◆ YOUR ASSIGNMENT ◆
Find "(392, 646) = (422, 602): red", then copy its line and every later line of the entries exactly through the end, leaving all pictures out.

Object change descriptions:

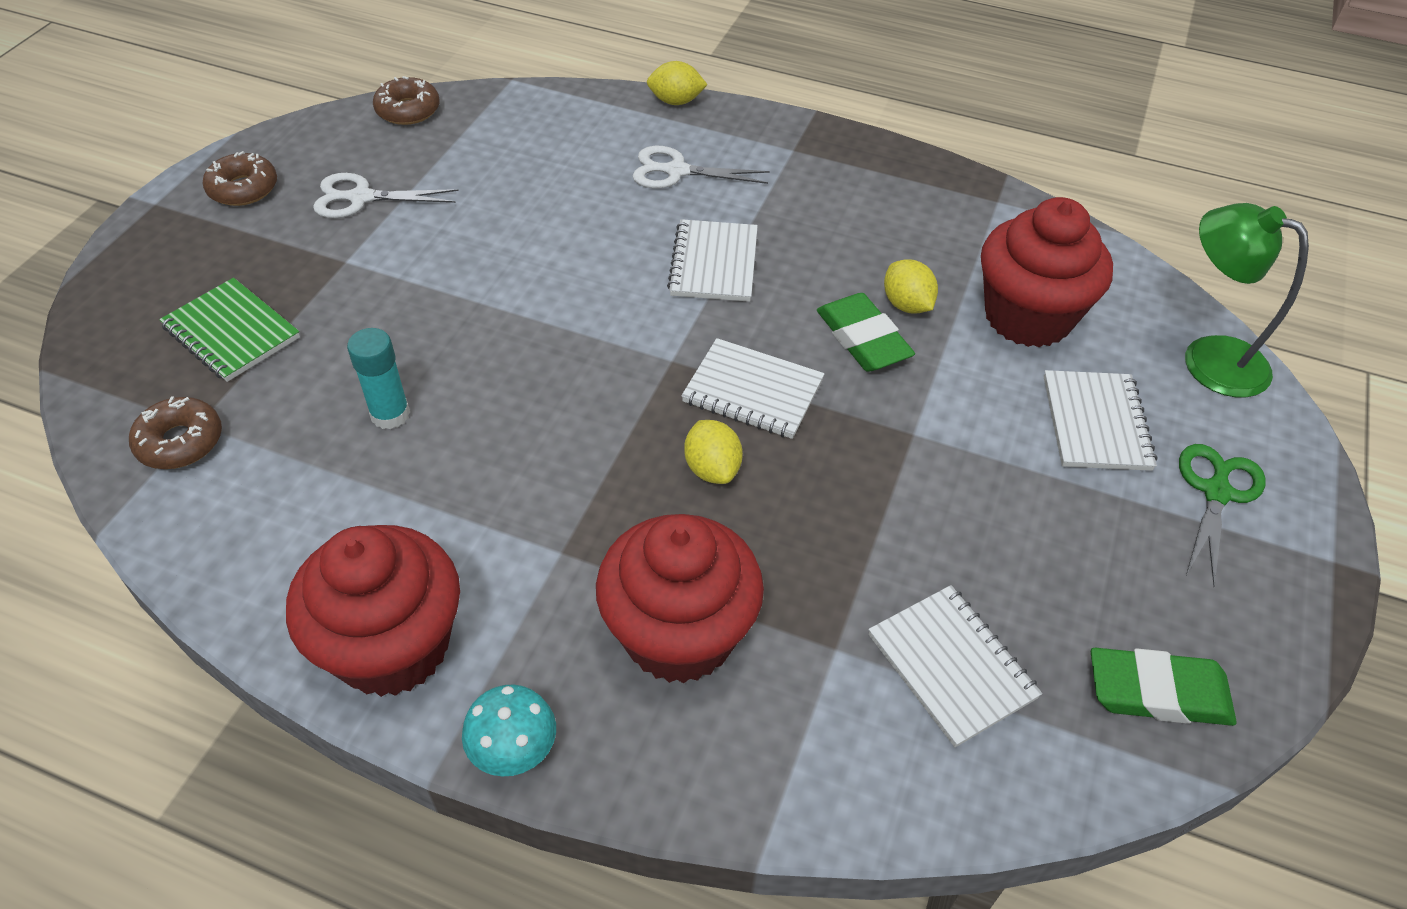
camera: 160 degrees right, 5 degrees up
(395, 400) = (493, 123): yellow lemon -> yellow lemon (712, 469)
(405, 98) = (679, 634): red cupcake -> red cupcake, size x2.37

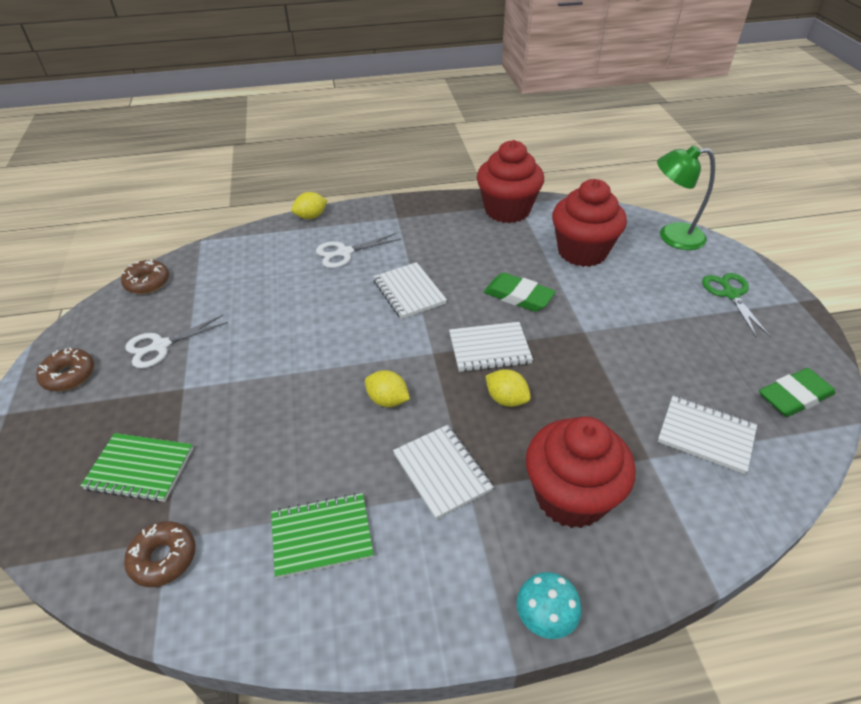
camera: 30 degrees left, 5 degrees down
(351, 510) = (322, 536): none -> green notebook
(390, 414) = (295, 465): turquoise glue stick -> none
(392, 646) = (422, 602): red cupcake -> red cupcake (507, 210)
(906, 305) = (523, 270): yellow lemon -> yellow lemon (387, 400)
(1096, 423) = (656, 287): white notebook -> white notebook (442, 472)

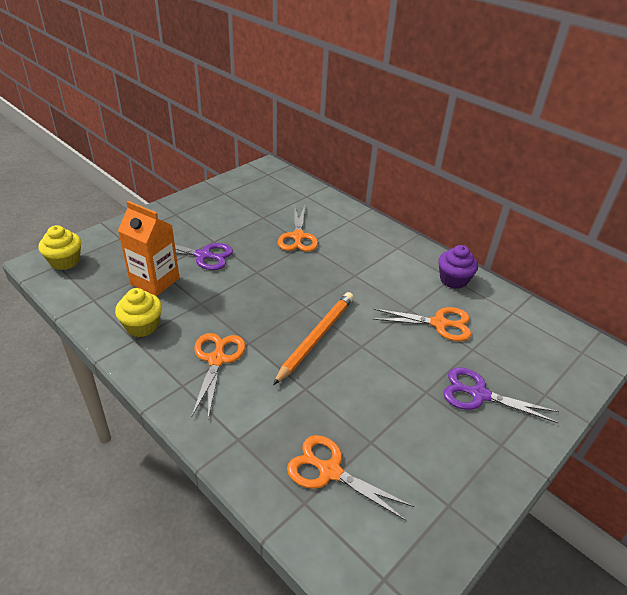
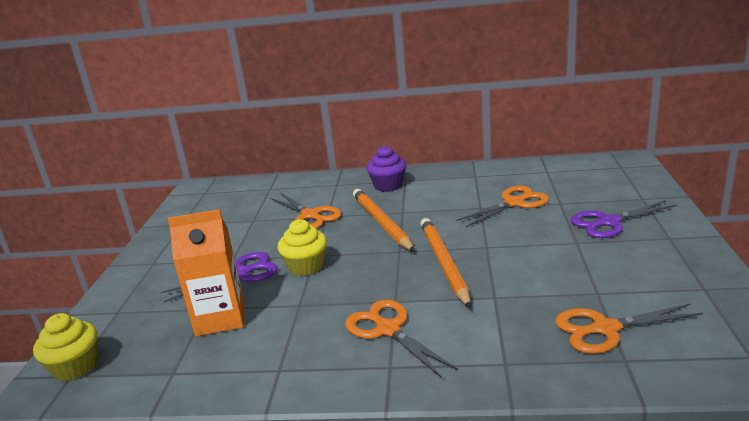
camera: 35 degrees left, 15 degrees down
(142, 326) = (268, 356): yellow cupcake -> yellow cupcake (306, 266)
(329, 274) = (381, 222): none -> orange pencil
(453, 280) = (478, 176): purple cupcake -> purple cupcake (388, 185)

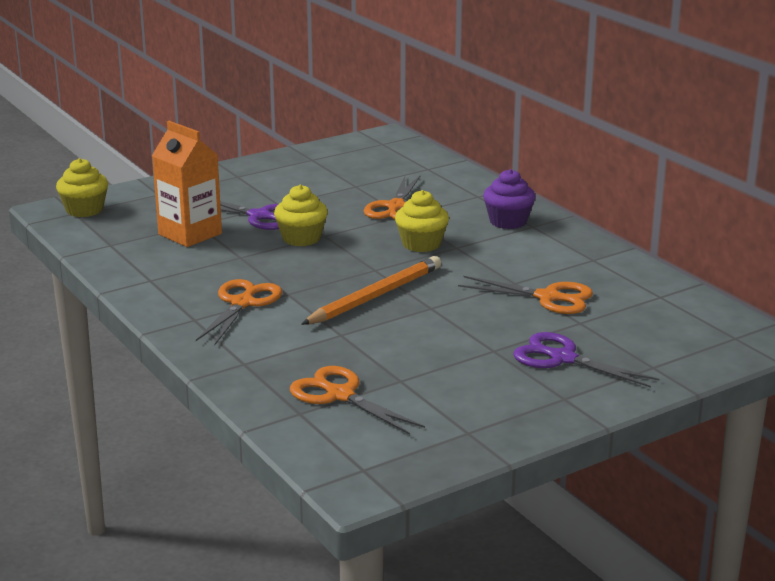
camera: 50 degrees right, 0 degrees up
(381, 222) = (421, 244): orange pencil -> yellow cupcake

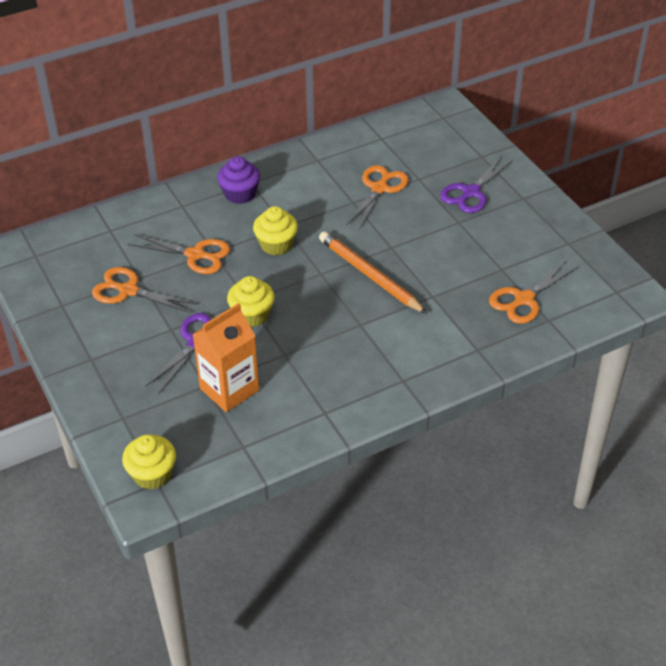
camera: 85 degrees left, 20 degrees up
(242, 303) = (376, 351): orange scissors -> orange scissors (128, 291)

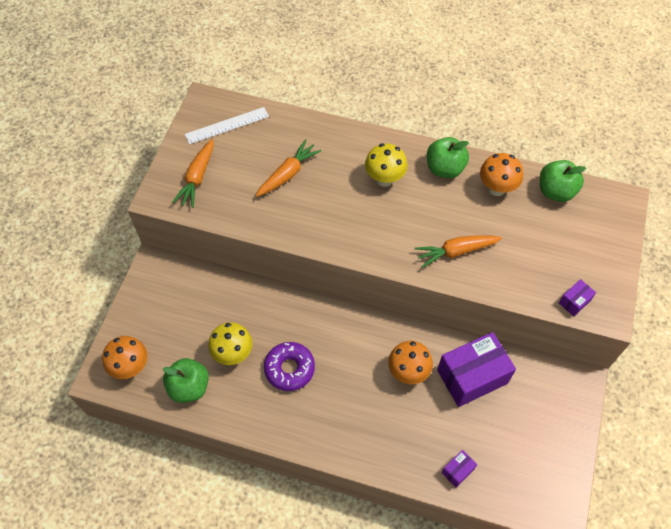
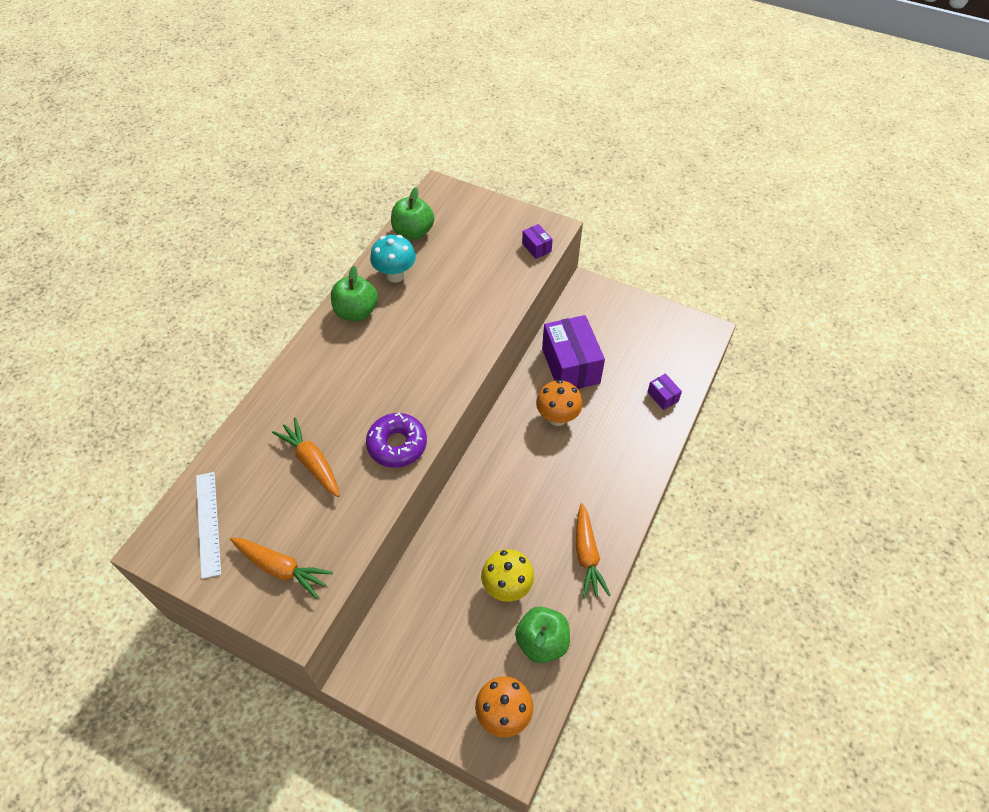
camera: 80 degrees left, 5 degrees down
(289, 369) = (536, 528): purple donut -> purple donut (397, 444)
(384, 179) = (351, 367): yellow mushroom -> none
(456, 251) = (461, 322): orange carrot -> orange carrot (587, 555)
(496, 188) = (395, 275): orange mushroom -> turquoise mushroom

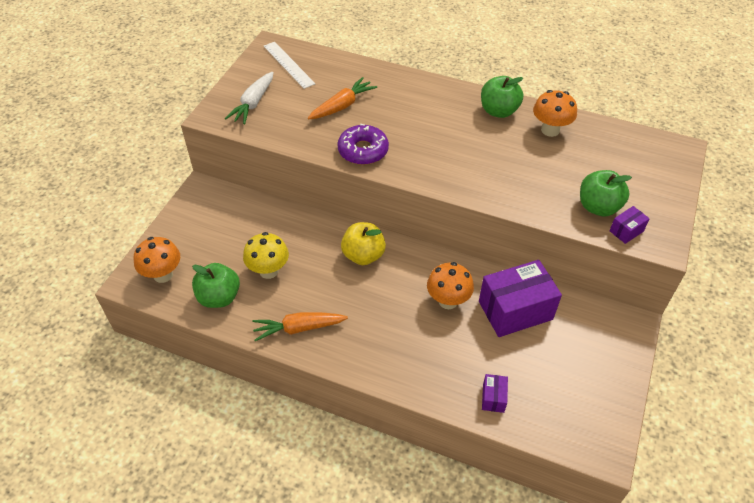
camera: 85 degrees right, 5 degrees down
(208, 523) = (288, 64): white ruler -> white ruler turned 75 degrees clockwise
(281, 568) = (253, 103): orange carrot -> white carrot
(395, 275) = (550, 130): turquoise mushroom -> orange mushroom
(413, 232) = (610, 136): green apple -> green apple (598, 207)
(493, 488) = (363, 255): none -> yellow apple
(662, 397) = (493, 398): purple box -> purple box turned 45 degrees counterclockwise

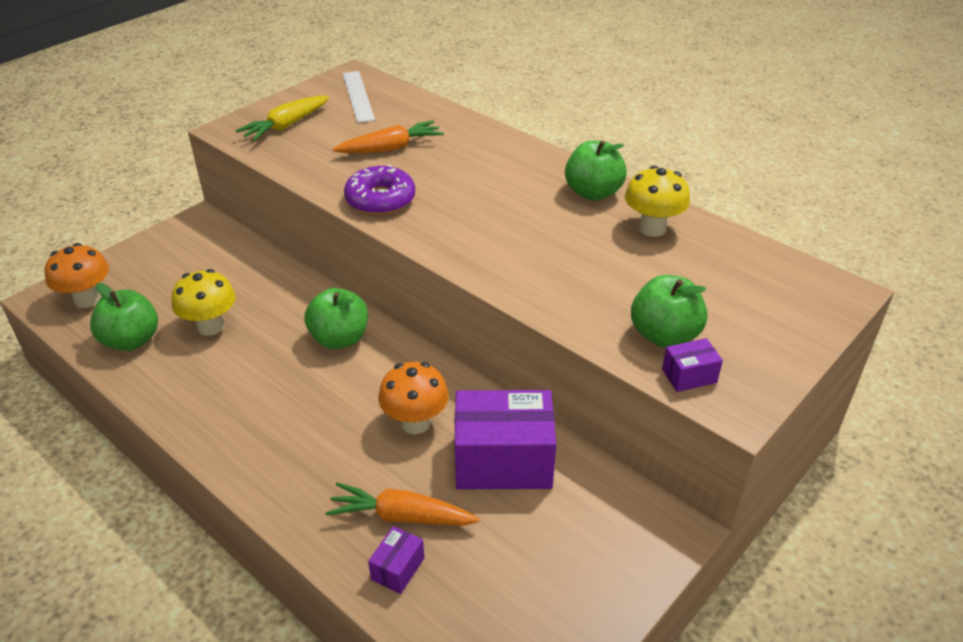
camera: 20 degrees right, 10 degrees down
(253, 103) = (286, 126): white carrot -> yellow carrot
(299, 328) = (199, 402): orange carrot -> orange carrot (401, 516)
(363, 255) = (339, 339): yellow apple -> green apple
(550, 130) = (652, 228): orange mushroom -> yellow mushroom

◆ EXPECTED ANSWER ◆
(392, 646) = (422, 602): red cupcake -> red cupcake (507, 210)
(906, 305) = (523, 270): yellow lemon -> yellow lemon (387, 400)
(1096, 423) = (656, 287): white notebook -> white notebook (442, 472)

camera: 35 degrees left, 15 degrees down
(142, 326) = (268, 356): yellow cupcake -> yellow cupcake (306, 266)
(329, 274) = (381, 222): none -> orange pencil
(453, 280) = (478, 176): purple cupcake -> purple cupcake (388, 185)

camera: 50 degrees right, 0 degrees up
(381, 222) = (421, 244): orange pencil -> yellow cupcake

camera: 85 degrees left, 20 degrees up
(242, 303) = (376, 351): orange scissors -> orange scissors (128, 291)

camera: 80 degrees left, 5 degrees down
(289, 369) = (536, 528): purple donut -> purple donut (397, 444)
(384, 179) = (351, 367): yellow mushroom -> none
(456, 251) = (461, 322): orange carrot -> orange carrot (587, 555)
(496, 188) = (395, 275): orange mushroom -> turquoise mushroom

camera: 85 degrees right, 5 degrees down
(208, 523) = (288, 64): white ruler -> white ruler turned 75 degrees clockwise
(281, 568) = (253, 103): orange carrot -> white carrot
(395, 275) = (550, 130): turquoise mushroom -> orange mushroom
(413, 232) = (610, 136): green apple -> green apple (598, 207)
(493, 488) = (363, 255): none -> yellow apple
(662, 397) = (493, 398): purple box -> purple box turned 45 degrees counterclockwise

camera: 20 degrees right, 10 degrees down
(253, 103) = (286, 126): white carrot -> yellow carrot
(299, 328) = (199, 402): orange carrot -> orange carrot (401, 516)
(363, 255) = (339, 339): yellow apple -> green apple
(550, 130) = (652, 228): orange mushroom -> yellow mushroom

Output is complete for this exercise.